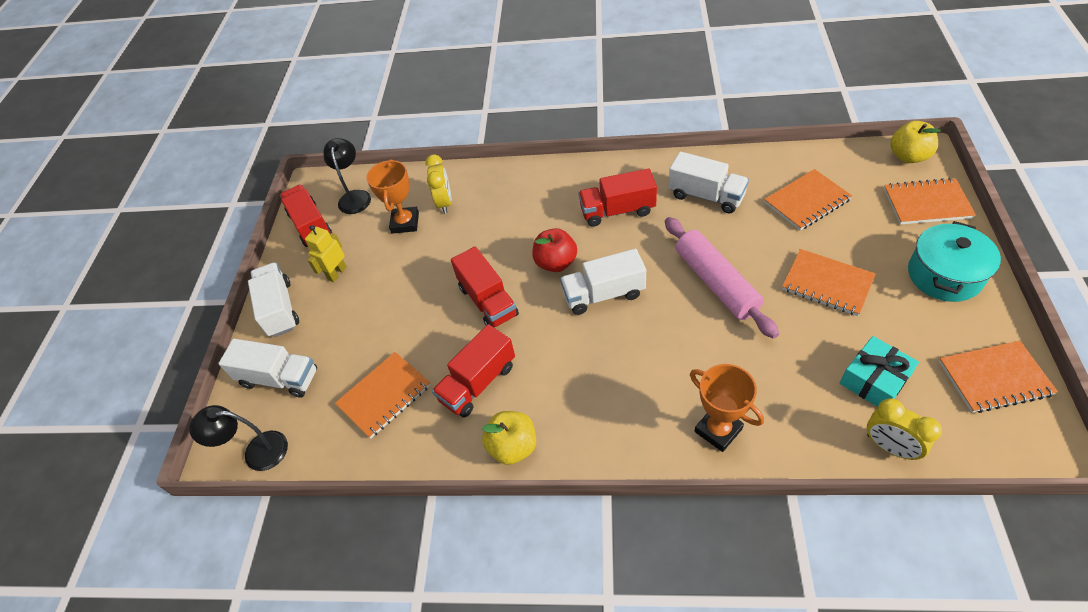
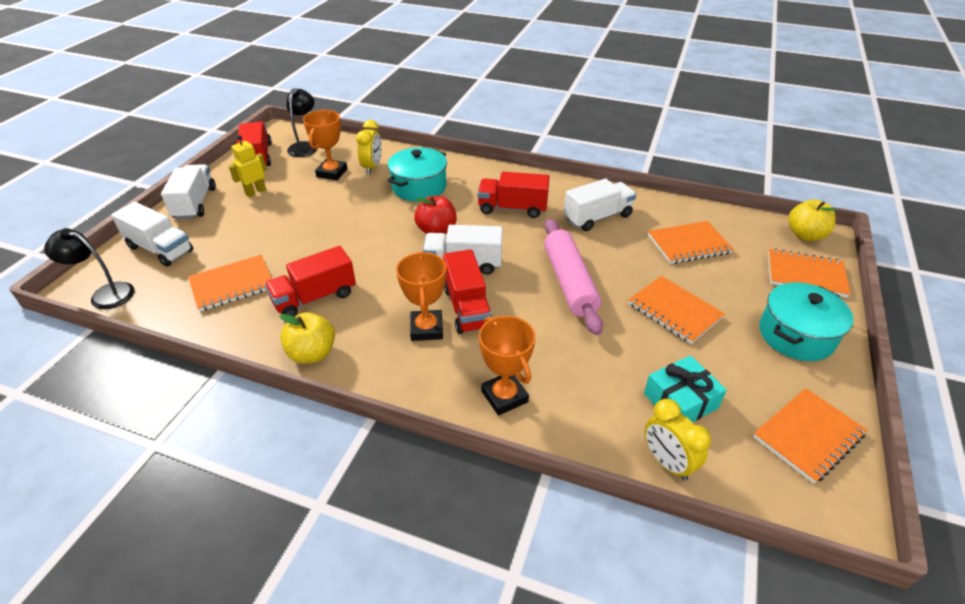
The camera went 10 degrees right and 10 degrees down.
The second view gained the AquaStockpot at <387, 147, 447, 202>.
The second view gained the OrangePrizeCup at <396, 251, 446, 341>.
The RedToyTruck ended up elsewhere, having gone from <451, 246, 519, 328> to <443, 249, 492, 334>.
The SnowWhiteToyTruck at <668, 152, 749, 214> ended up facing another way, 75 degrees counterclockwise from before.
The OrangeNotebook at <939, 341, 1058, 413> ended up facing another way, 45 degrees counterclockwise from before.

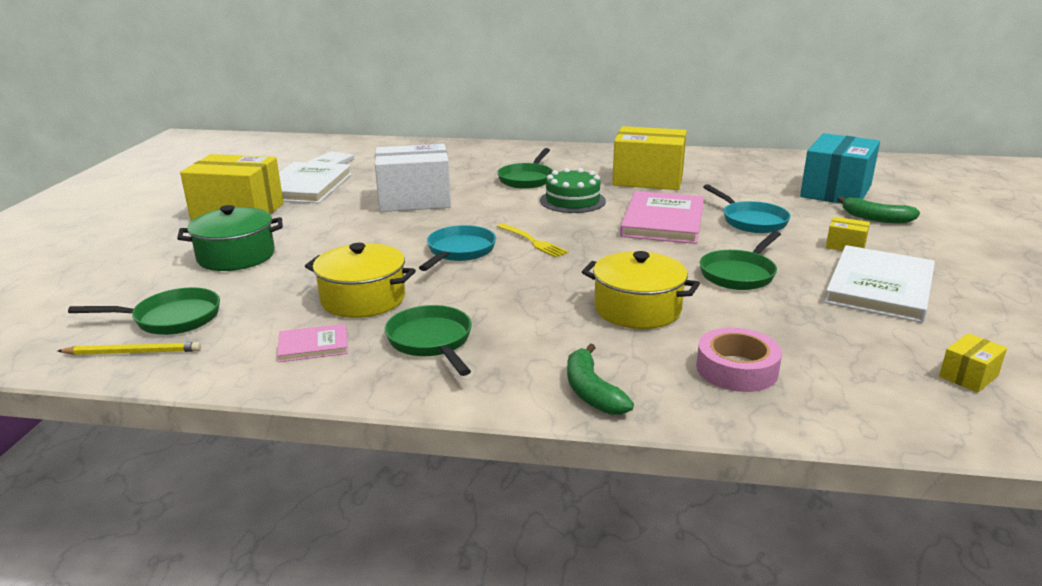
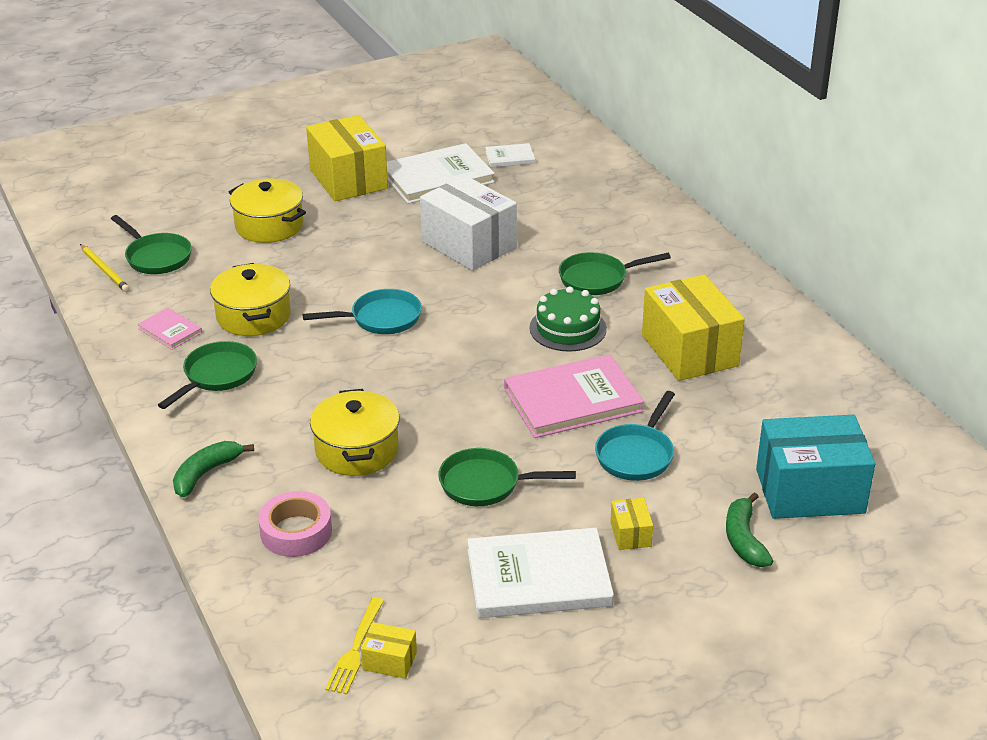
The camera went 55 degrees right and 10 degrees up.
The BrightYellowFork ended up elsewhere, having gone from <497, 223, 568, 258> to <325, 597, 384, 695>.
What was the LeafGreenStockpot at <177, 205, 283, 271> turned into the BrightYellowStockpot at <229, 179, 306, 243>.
...
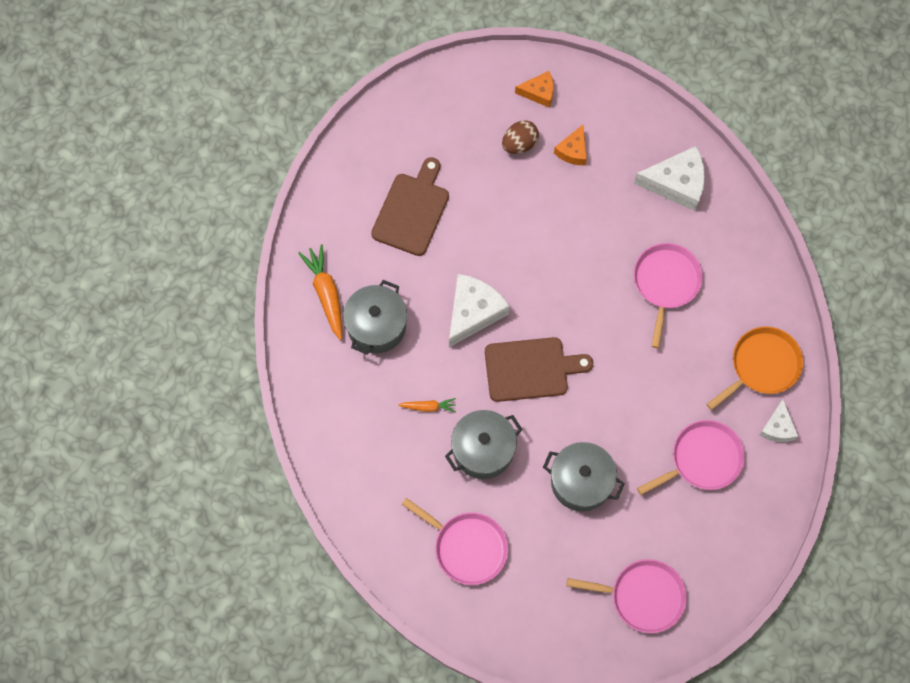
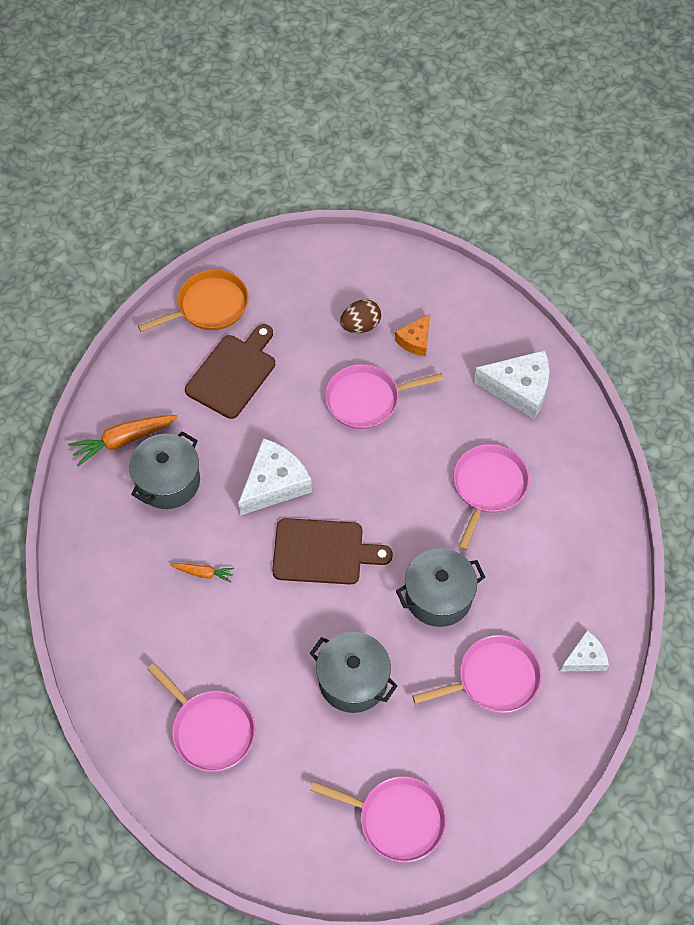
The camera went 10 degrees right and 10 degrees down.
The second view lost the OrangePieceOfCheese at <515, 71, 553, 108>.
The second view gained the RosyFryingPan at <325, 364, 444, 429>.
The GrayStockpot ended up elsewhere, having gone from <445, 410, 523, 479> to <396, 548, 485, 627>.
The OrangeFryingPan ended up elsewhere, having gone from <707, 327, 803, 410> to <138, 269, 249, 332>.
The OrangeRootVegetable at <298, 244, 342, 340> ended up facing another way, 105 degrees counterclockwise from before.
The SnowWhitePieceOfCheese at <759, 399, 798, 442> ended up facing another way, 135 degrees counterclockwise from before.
==
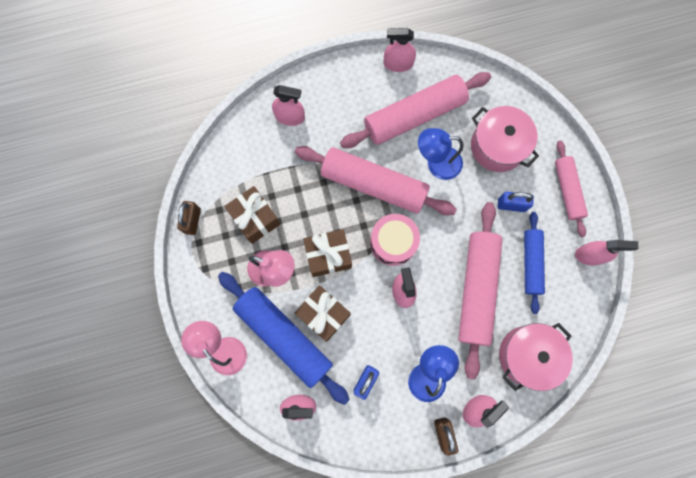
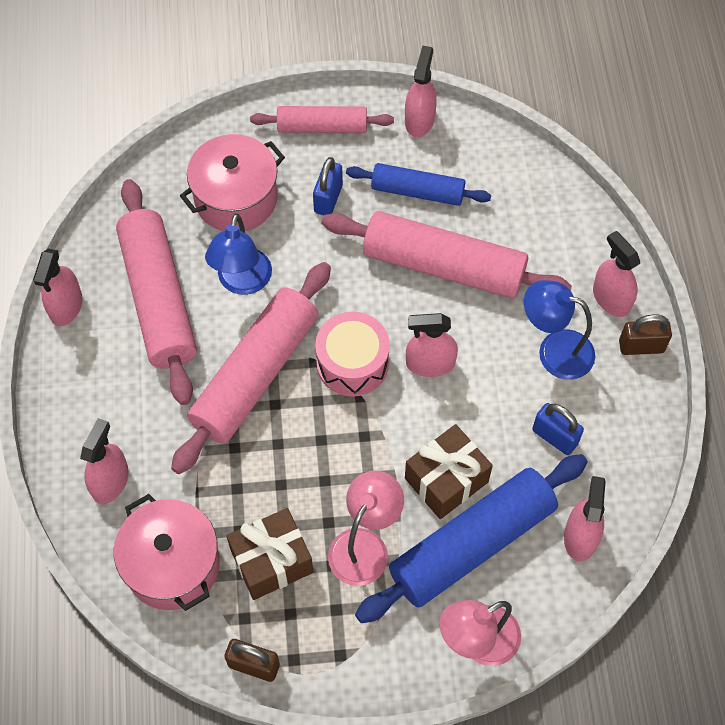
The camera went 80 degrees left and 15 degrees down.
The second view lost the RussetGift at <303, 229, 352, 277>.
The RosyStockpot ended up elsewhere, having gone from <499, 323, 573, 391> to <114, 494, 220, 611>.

• **PROBLEM TO WORK ON**
Taking the entries above, print exactly the lines starting at the line with "The second view gained the AquaStockpot" and ending at the line with "The RedToyTruck ended", both included.

• **SOLUTION FOR THIS TASK**
The second view gained the AquaStockpot at <387, 147, 447, 202>.
The second view gained the OrangePrizeCup at <396, 251, 446, 341>.
The RedToyTruck ended up elsewhere, having gone from <451, 246, 519, 328> to <443, 249, 492, 334>.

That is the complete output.